### INSTRUCTION
The exact lines from the start of the material below through the line holding "yellow square: (36, 157)" are the answer; return those, pictures excluded.

### DATA PROVIDED
========

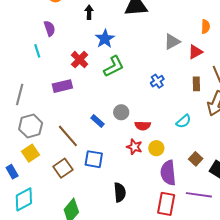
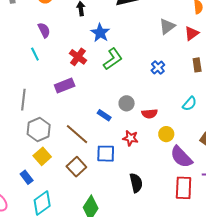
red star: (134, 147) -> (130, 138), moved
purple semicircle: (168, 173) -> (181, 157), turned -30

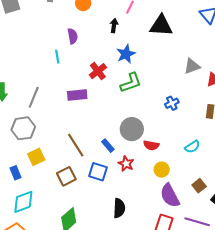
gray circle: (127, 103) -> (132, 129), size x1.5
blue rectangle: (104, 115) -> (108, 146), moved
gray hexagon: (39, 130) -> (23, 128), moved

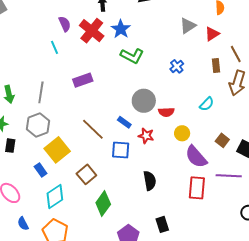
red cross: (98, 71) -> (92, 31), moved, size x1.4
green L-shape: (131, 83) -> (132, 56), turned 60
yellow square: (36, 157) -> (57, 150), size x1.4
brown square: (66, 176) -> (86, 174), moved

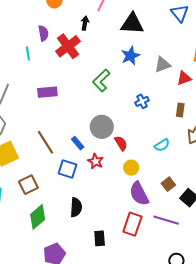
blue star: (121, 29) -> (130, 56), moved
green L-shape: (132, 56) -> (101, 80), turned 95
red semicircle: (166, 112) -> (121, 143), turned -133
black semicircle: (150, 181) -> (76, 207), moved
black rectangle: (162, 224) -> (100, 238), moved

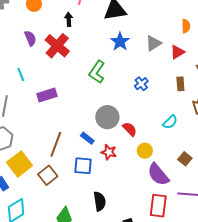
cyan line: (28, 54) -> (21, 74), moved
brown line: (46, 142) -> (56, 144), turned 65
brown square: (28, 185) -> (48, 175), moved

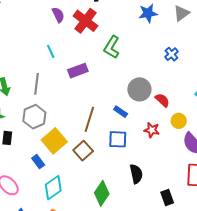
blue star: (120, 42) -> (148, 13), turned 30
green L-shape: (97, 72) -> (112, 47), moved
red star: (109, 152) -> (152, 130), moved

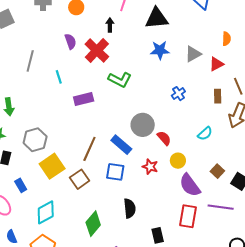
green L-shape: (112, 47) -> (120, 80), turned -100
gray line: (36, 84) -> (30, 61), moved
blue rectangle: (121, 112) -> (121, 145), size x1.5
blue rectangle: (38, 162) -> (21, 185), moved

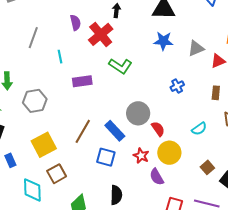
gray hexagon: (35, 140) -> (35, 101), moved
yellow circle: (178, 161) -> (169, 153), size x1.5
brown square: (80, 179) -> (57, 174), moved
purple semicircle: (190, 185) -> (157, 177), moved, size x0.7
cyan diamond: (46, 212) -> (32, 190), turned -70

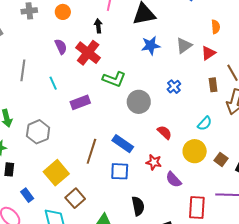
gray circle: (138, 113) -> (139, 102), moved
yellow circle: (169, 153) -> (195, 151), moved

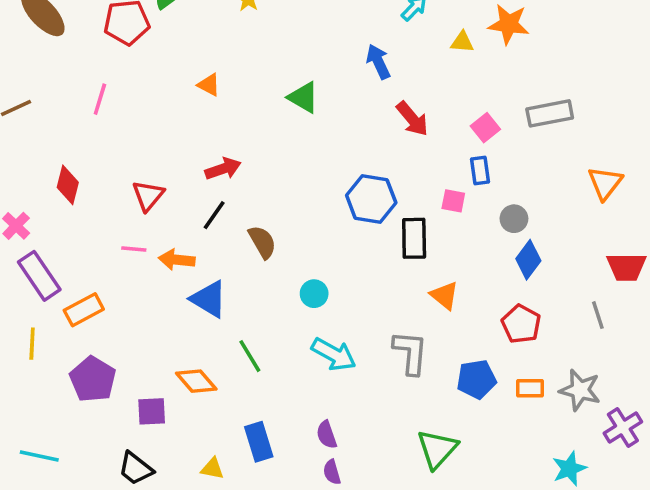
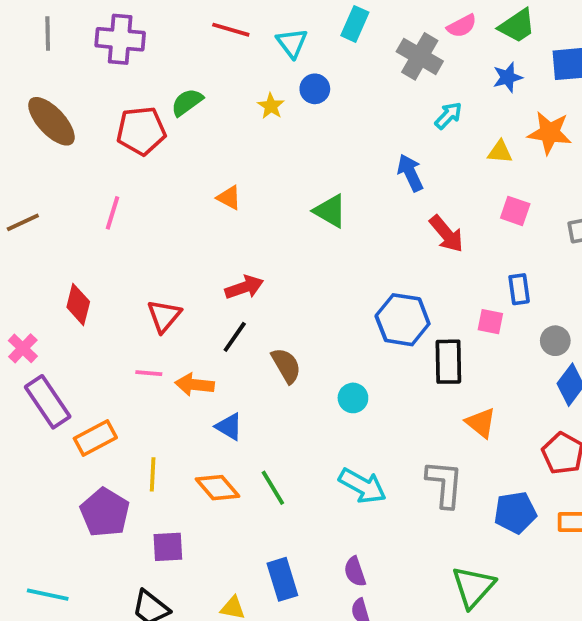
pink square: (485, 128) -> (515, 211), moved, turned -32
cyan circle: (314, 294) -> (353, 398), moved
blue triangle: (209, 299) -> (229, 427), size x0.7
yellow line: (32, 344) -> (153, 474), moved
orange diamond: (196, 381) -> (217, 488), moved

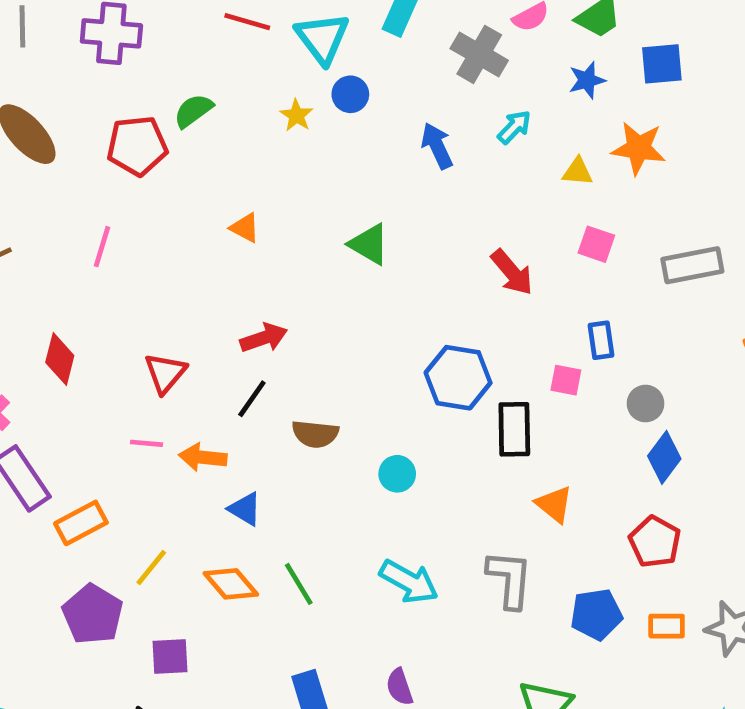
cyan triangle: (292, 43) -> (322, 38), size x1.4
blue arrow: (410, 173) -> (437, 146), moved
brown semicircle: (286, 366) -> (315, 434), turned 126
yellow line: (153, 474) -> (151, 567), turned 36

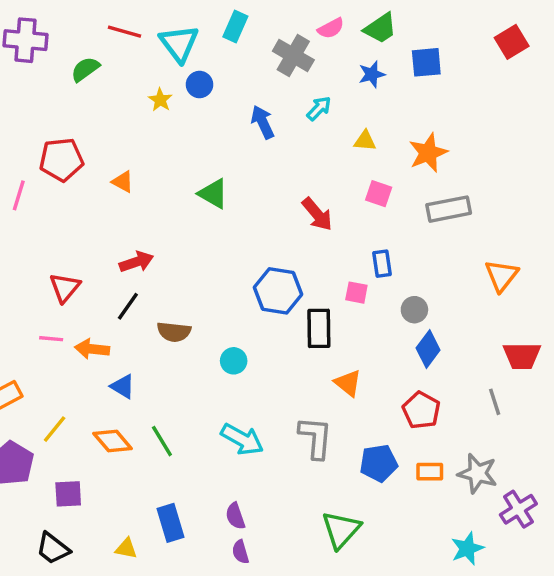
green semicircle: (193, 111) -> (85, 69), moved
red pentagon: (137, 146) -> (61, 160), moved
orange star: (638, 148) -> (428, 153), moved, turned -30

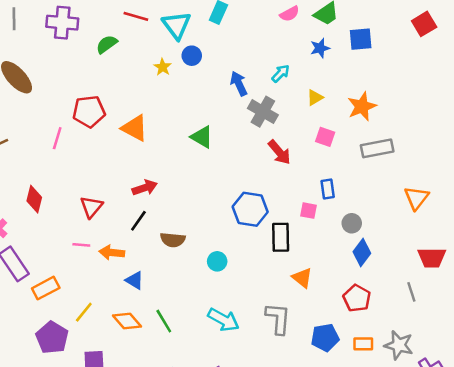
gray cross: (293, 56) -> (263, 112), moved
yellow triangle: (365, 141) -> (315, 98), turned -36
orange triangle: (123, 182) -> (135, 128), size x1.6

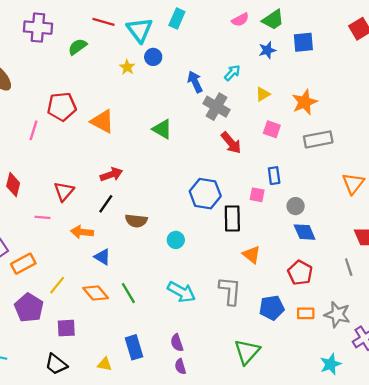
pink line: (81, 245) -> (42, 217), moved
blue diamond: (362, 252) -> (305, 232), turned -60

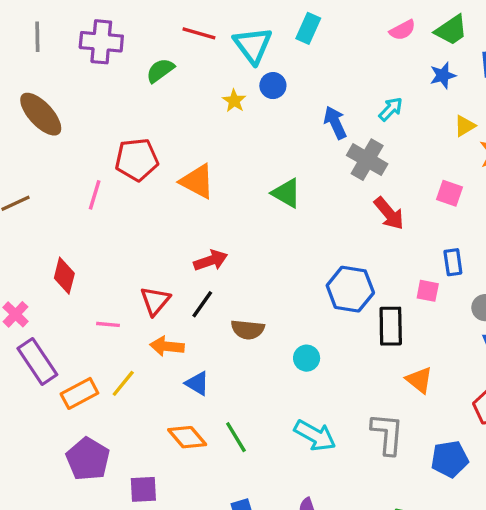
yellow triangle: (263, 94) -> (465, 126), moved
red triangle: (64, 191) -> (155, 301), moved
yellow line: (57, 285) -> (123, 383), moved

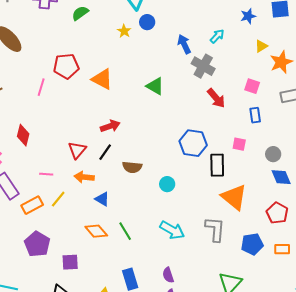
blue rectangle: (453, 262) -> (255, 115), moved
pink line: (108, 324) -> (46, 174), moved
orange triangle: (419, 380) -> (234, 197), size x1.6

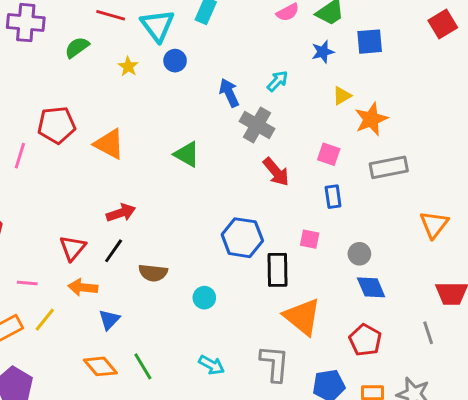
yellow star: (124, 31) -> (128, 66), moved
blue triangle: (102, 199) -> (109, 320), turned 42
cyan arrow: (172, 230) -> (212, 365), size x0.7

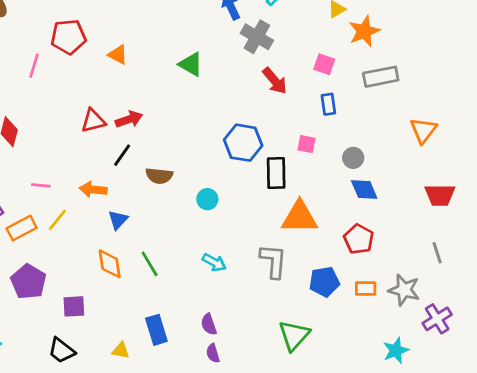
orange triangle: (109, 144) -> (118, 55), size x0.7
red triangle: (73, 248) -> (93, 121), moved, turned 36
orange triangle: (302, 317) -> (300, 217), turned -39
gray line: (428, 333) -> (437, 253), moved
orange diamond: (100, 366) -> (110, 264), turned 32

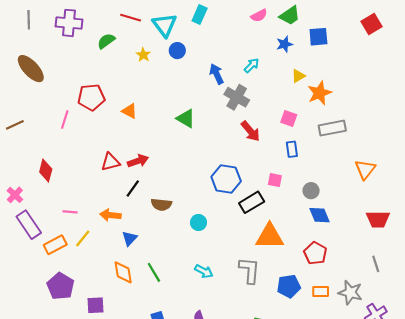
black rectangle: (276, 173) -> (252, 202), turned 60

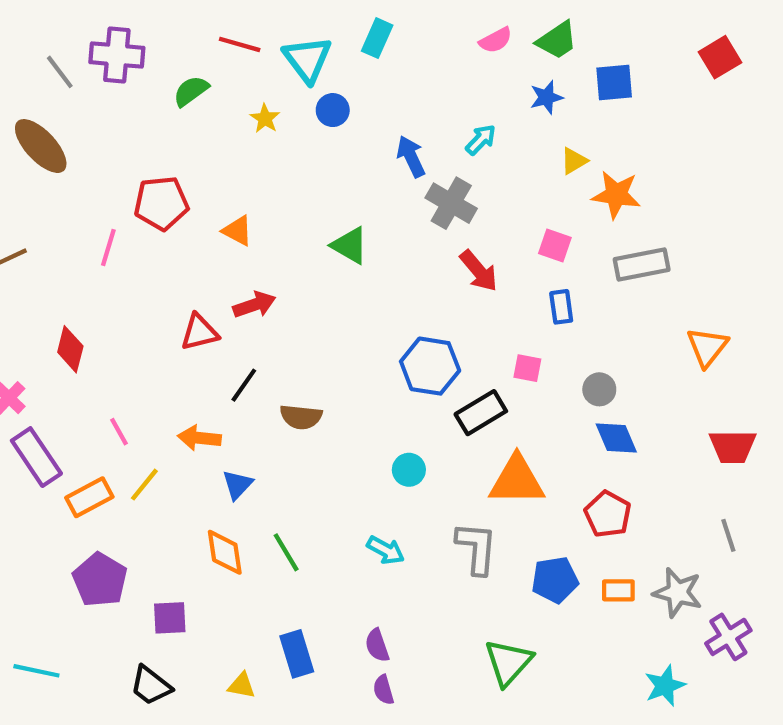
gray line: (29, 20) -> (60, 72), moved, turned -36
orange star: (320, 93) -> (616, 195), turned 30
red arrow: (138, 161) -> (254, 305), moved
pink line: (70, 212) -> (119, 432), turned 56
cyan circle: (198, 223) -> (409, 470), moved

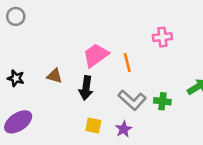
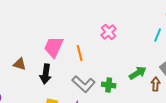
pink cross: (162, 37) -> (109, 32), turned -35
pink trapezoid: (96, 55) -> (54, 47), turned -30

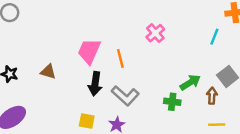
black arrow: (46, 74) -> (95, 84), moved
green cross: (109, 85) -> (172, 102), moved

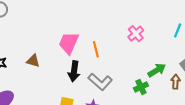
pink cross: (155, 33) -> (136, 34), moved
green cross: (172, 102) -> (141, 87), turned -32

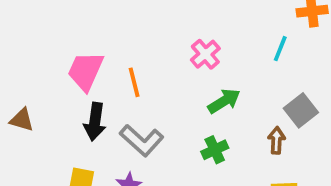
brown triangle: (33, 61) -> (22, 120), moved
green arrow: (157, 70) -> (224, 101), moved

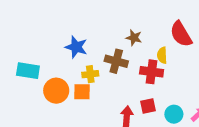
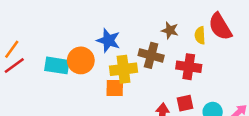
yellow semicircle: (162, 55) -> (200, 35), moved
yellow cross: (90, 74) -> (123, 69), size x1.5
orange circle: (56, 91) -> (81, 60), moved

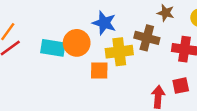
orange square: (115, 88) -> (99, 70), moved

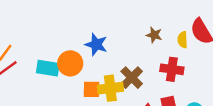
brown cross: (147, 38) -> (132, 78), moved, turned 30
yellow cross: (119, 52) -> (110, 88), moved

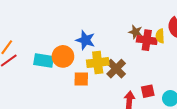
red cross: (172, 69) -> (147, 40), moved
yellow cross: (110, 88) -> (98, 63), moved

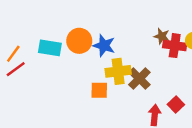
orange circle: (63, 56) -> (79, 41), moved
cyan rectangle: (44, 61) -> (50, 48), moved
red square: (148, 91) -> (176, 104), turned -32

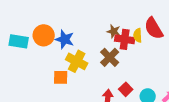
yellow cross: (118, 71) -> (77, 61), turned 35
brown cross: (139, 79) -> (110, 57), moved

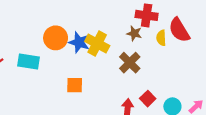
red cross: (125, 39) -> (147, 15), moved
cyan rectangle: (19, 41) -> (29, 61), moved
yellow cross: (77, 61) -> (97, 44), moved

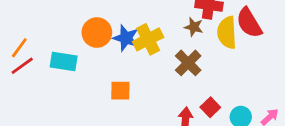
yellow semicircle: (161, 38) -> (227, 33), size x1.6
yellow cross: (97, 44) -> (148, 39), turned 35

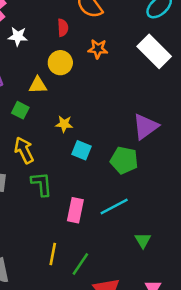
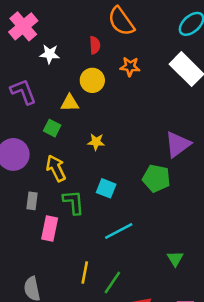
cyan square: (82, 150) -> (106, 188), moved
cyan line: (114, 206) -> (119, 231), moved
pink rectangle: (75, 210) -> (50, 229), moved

========

### WRITTEN REPLY
red star: (134, 147) -> (130, 138), moved
purple semicircle: (168, 173) -> (181, 157), turned -30

gray circle: (127, 103) -> (132, 129), size x1.5
blue rectangle: (104, 115) -> (108, 146), moved
gray hexagon: (39, 130) -> (23, 128), moved

red cross: (98, 71) -> (92, 31), moved, size x1.4
green L-shape: (131, 83) -> (132, 56), turned 60
yellow square: (36, 157) -> (57, 150), size x1.4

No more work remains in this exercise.